*Dataset excerpts*
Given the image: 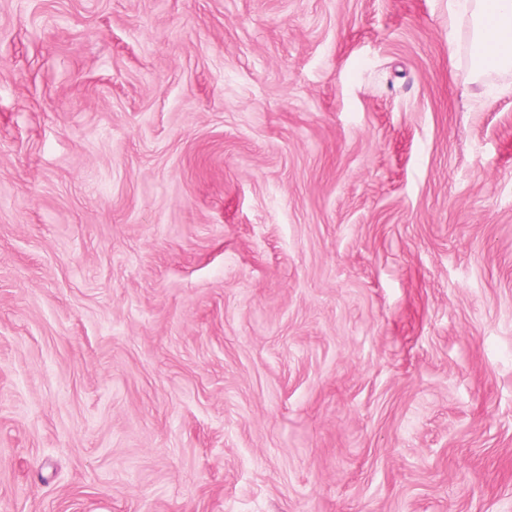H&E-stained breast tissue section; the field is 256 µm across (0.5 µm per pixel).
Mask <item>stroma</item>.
I'll list each match as a JSON object with an SVG mask.
<instances>
[{"label": "stroma", "mask_w": 512, "mask_h": 512, "mask_svg": "<svg viewBox=\"0 0 512 512\" xmlns=\"http://www.w3.org/2000/svg\"><path fill=\"white\" fill-rule=\"evenodd\" d=\"M448 0H0V512H512V69Z\"/></svg>", "instance_id": "35a3bbf8"}]
</instances>
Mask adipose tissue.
Returning <instances> with one entry per match:
<instances>
[{
    "mask_svg": "<svg viewBox=\"0 0 512 512\" xmlns=\"http://www.w3.org/2000/svg\"><path fill=\"white\" fill-rule=\"evenodd\" d=\"M475 21L474 47L483 69L512 63V0H463Z\"/></svg>",
    "mask_w": 512,
    "mask_h": 512,
    "instance_id": "obj_1",
    "label": "adipose tissue"
}]
</instances>
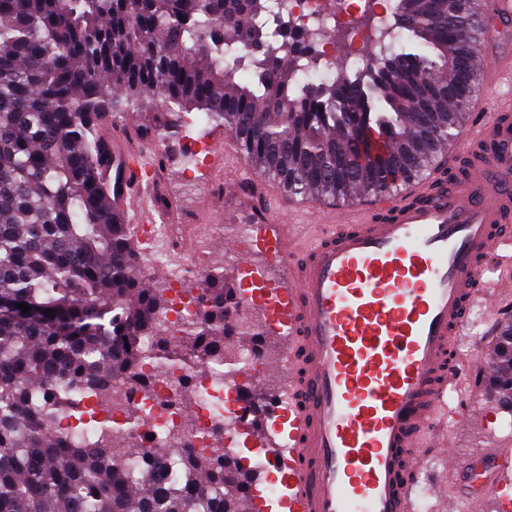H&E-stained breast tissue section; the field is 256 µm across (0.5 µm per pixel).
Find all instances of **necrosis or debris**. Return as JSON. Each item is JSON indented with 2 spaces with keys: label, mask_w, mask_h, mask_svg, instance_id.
<instances>
[{
  "label": "necrosis or debris",
  "mask_w": 512,
  "mask_h": 512,
  "mask_svg": "<svg viewBox=\"0 0 512 512\" xmlns=\"http://www.w3.org/2000/svg\"><path fill=\"white\" fill-rule=\"evenodd\" d=\"M379 0H300L293 17L298 30H320L326 27L341 32L334 56L353 62L363 57L368 33L361 23ZM141 348L146 357L141 371L148 377L145 392L129 393L125 387L112 385L107 391L80 396L81 407L103 409L102 421L121 422L136 414L144 420L143 432L150 435L151 447L165 449L168 458H178L184 445L203 449L223 441L226 430L242 418L246 389L243 380L261 376L262 358L253 352L241 353L234 369H226L223 354L211 357L199 371L190 367H174L158 372L151 353L152 337H145ZM195 388L197 410H182L186 388Z\"/></svg>",
  "instance_id": "4bbe7bcc"
}]
</instances>
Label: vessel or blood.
I'll return each instance as SVG.
<instances>
[{
	"label": "vessel or blood",
	"instance_id": "1",
	"mask_svg": "<svg viewBox=\"0 0 512 512\" xmlns=\"http://www.w3.org/2000/svg\"><path fill=\"white\" fill-rule=\"evenodd\" d=\"M481 73L502 94L448 148L468 155L463 178L434 171L361 202L272 195L266 223L225 244L242 269L256 270L265 253L285 270L277 285L241 295L288 342L272 425L258 435L282 476L283 512H415L433 456L439 512H482L484 497L512 489V448H495L479 493L448 490L462 472L448 431L467 420L448 397L466 396L492 371L458 339L474 304L493 326L512 318V50ZM150 165L113 134L112 188L124 214H143ZM216 168L245 174L236 139L225 140Z\"/></svg>",
	"mask_w": 512,
	"mask_h": 512
}]
</instances>
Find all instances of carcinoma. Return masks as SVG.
Listing matches in <instances>:
<instances>
[{"mask_svg":"<svg viewBox=\"0 0 512 512\" xmlns=\"http://www.w3.org/2000/svg\"><path fill=\"white\" fill-rule=\"evenodd\" d=\"M290 0H0V512H256L242 459L184 453L166 485L165 453L122 455L140 418L101 431L97 448L57 434L83 421L77 389L142 387L138 348L157 337L163 366L205 363L234 335L238 291L212 268L195 318L170 344L163 290L112 198L106 117L163 99L181 138L202 111L246 163L290 196L394 190L422 177L462 131L480 91L474 49L488 23L475 0H395L376 18L373 54L316 79L325 33L288 53ZM31 306L26 313L18 304ZM53 314L46 315V310ZM494 387L512 405V324L499 333Z\"/></svg>","mask_w":512,"mask_h":512,"instance_id":"cac0c4a2","label":"carcinoma"}]
</instances>
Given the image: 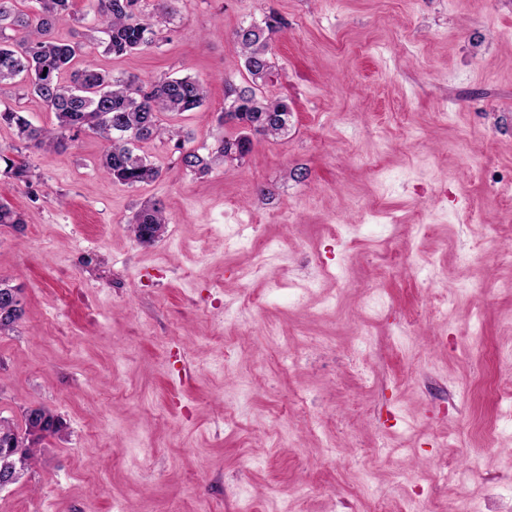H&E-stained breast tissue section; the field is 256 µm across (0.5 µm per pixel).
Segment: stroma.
Listing matches in <instances>:
<instances>
[{
    "label": "stroma",
    "instance_id": "obj_1",
    "mask_svg": "<svg viewBox=\"0 0 512 512\" xmlns=\"http://www.w3.org/2000/svg\"><path fill=\"white\" fill-rule=\"evenodd\" d=\"M71 9L55 36L79 43L76 65L204 82L200 108L163 118L202 154L237 133L220 120L227 82H249L234 32L277 15L259 93L292 117L204 175L173 142L139 144L160 175L133 187L103 174L92 132L33 152L0 125V153L32 174L0 177V202L25 218L0 225V279L24 308L0 335V421L20 429L43 408L65 424L0 512H368L365 473L391 512L413 491L430 512H488L489 486L512 512V428L479 434L512 390L494 356L512 347L495 192L512 178V0H140L156 43L123 56L100 45L92 0ZM153 201L168 224L143 244L128 227ZM250 228L272 251H225ZM470 281L485 292L435 314ZM303 393L335 447L302 429L290 398ZM444 467L468 481L447 486Z\"/></svg>",
    "mask_w": 512,
    "mask_h": 512
}]
</instances>
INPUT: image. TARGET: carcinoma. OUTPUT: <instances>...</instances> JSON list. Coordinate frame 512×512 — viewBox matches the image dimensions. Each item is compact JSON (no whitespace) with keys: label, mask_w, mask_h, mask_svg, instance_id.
<instances>
[{"label":"carcinoma","mask_w":512,"mask_h":512,"mask_svg":"<svg viewBox=\"0 0 512 512\" xmlns=\"http://www.w3.org/2000/svg\"><path fill=\"white\" fill-rule=\"evenodd\" d=\"M18 0H0V85L17 82L38 97L55 113L54 129L35 126L24 112L6 106L0 108V123L16 128L27 148L65 150L71 142L90 131L107 144L102 172L115 182L133 186L151 182L159 170L134 150L137 142L167 136L182 148L180 131L160 123L164 112H189L199 108L205 98L204 85L191 77L165 78L149 85L129 75L111 78L93 63L71 69L76 51L69 43L56 39L53 30L72 16L71 0H30L32 10L16 7ZM102 19L101 43L105 51L122 56L143 50L154 43L155 31L149 20L139 14L140 0H96ZM284 26L274 14L260 23L240 28L236 47L244 58V67L252 85L229 87L231 110L228 114L242 128L258 135L276 137L288 131L290 111L280 100L260 99L255 86L266 80L272 70L269 46L272 36ZM20 30L24 36L16 41L6 30ZM242 137L218 141L206 156L197 151L180 155L182 165L206 173L216 159L241 160L248 151L241 149ZM4 168L0 174L31 185L27 167L0 154ZM166 219L162 208L151 203L143 206L131 225L134 237L151 243L163 232ZM21 302L0 299V335L11 330L23 316ZM40 432L31 430L25 420V435L0 422V454L12 449L10 458L16 472L26 471L35 455V445L47 435L61 431L62 422L50 412L40 410Z\"/></svg>","instance_id":"cac0c4a2"}]
</instances>
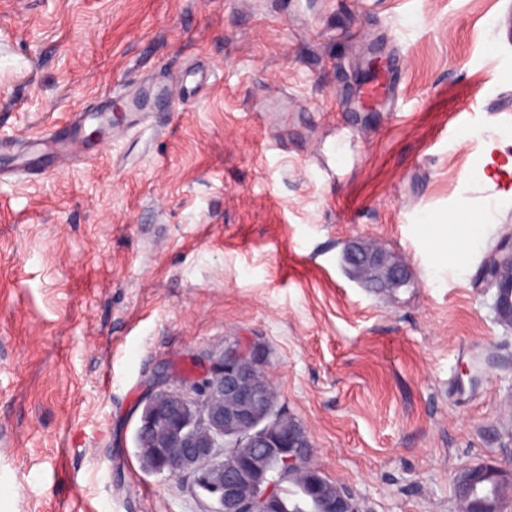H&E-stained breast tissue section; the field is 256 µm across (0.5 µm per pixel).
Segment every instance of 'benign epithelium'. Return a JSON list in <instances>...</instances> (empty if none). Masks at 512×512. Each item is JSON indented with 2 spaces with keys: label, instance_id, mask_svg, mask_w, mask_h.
Returning a JSON list of instances; mask_svg holds the SVG:
<instances>
[{
  "label": "benign epithelium",
  "instance_id": "7a95c632",
  "mask_svg": "<svg viewBox=\"0 0 512 512\" xmlns=\"http://www.w3.org/2000/svg\"><path fill=\"white\" fill-rule=\"evenodd\" d=\"M346 263L357 273L395 288L406 278L405 266L389 262L383 255L355 242L344 252ZM512 269V233L497 242L484 266L485 288L492 290L502 275ZM265 367L261 348L249 342H237L200 362L193 376L171 386V378L160 374L153 378L142 400L136 430L142 444L157 442L153 422H169L176 439L165 443L168 448L162 470L171 476L189 475L193 487L207 488L205 496L217 504L213 512H243L249 503L257 504L253 512H278L276 481L261 479L248 455L233 470L224 469V444L231 448H251L257 441L280 452L288 470L280 475L312 473L318 467L312 461V444L299 432L275 434L262 428L260 421L271 413L272 404L260 396L258 370ZM204 426L210 438L201 440L194 429ZM456 512H504L512 502V467L482 464L459 471L455 477ZM330 512H359L353 495L337 491Z\"/></svg>",
  "mask_w": 512,
  "mask_h": 512
}]
</instances>
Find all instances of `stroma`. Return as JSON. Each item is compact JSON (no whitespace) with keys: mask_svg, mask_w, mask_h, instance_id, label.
Wrapping results in <instances>:
<instances>
[{"mask_svg":"<svg viewBox=\"0 0 512 512\" xmlns=\"http://www.w3.org/2000/svg\"><path fill=\"white\" fill-rule=\"evenodd\" d=\"M374 56L389 109L361 95ZM150 76L190 93L17 171ZM475 129L512 159V0H0V512H205L141 468L138 406L239 339L362 512H456L458 471L512 464V329L481 281L512 191L486 196ZM489 205L439 258L443 216ZM352 240L408 283L350 278Z\"/></svg>","mask_w":512,"mask_h":512,"instance_id":"1","label":"stroma"}]
</instances>
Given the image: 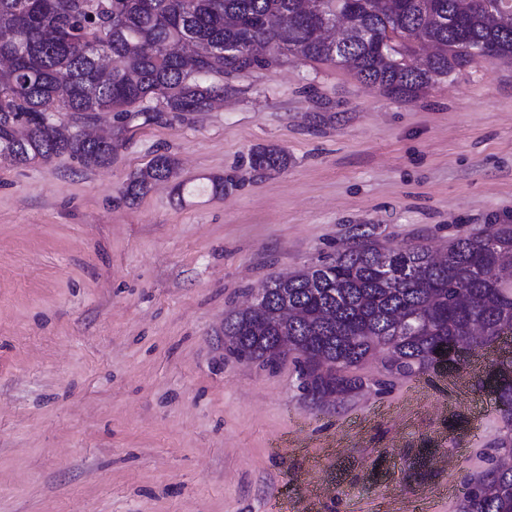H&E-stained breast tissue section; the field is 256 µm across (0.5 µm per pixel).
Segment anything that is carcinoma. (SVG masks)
Returning <instances> with one entry per match:
<instances>
[{
    "instance_id": "obj_1",
    "label": "carcinoma",
    "mask_w": 512,
    "mask_h": 512,
    "mask_svg": "<svg viewBox=\"0 0 512 512\" xmlns=\"http://www.w3.org/2000/svg\"><path fill=\"white\" fill-rule=\"evenodd\" d=\"M141 2L0 0V35L10 36L0 42L8 61L0 69V159L26 165L68 154L86 167L105 165L112 150L70 131L77 121L100 112H204L230 81L282 56L334 63L392 97H415L480 63L483 43L512 58V0H477L462 19L459 0H314L326 17L350 20L352 35L334 49L298 19L301 0ZM262 43L275 55H259ZM425 45L437 52L403 62ZM251 161L280 170L288 155L261 148ZM176 176L175 159L158 155L130 176L124 196L135 201ZM374 231L356 224L352 245L335 257L271 278L259 310L224 318L230 353L270 367L290 357L311 400L341 403L365 385L355 370L380 346L388 373L412 376L458 369L459 345L477 331L490 341L512 335V224L458 236L438 260L419 246L382 252ZM285 300L296 311L287 320ZM282 336L286 353L277 350ZM488 383L512 426V360ZM500 446L507 455L469 480L459 512H512V433Z\"/></svg>"
}]
</instances>
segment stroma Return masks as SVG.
<instances>
[{"label": "stroma", "mask_w": 512, "mask_h": 512, "mask_svg": "<svg viewBox=\"0 0 512 512\" xmlns=\"http://www.w3.org/2000/svg\"><path fill=\"white\" fill-rule=\"evenodd\" d=\"M87 127L111 163L0 161V512H457L506 433L501 344L411 378L374 356L362 391L317 404L292 359L232 355L224 318L355 224L437 251L512 224V60L410 99L288 57L208 111ZM260 147L287 167L253 169ZM159 154L176 181L126 200ZM489 385L497 394L501 412L506 422L512 426V360L503 361L492 371Z\"/></svg>", "instance_id": "1"}]
</instances>
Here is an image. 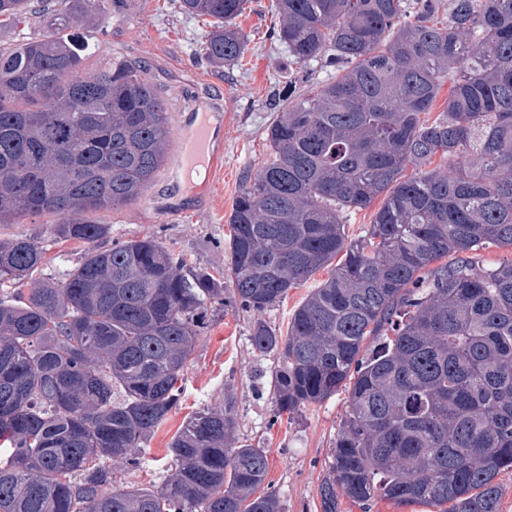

*Your task*
Starting with the line that holds "segment stroma Return masks as SVG.", retype each line through the last one in the listing above, exactly as written. Do not copy any pictures.

*Solution for this task*
segment stroma Return masks as SVG.
<instances>
[{"label": "stroma", "mask_w": 512, "mask_h": 512, "mask_svg": "<svg viewBox=\"0 0 512 512\" xmlns=\"http://www.w3.org/2000/svg\"><path fill=\"white\" fill-rule=\"evenodd\" d=\"M87 127L111 163L0 161V512H457L506 433L501 344L411 378L374 356L362 391L317 404L292 359L232 355L224 318L355 224L437 251L512 224V60L410 99L288 57L208 111ZM260 147L287 167L253 169ZM159 154L176 181L126 200ZM489 385L497 394L501 412L506 422L512 426V360L503 361L492 371Z\"/></svg>", "instance_id": "1"}]
</instances>
Here is an image. 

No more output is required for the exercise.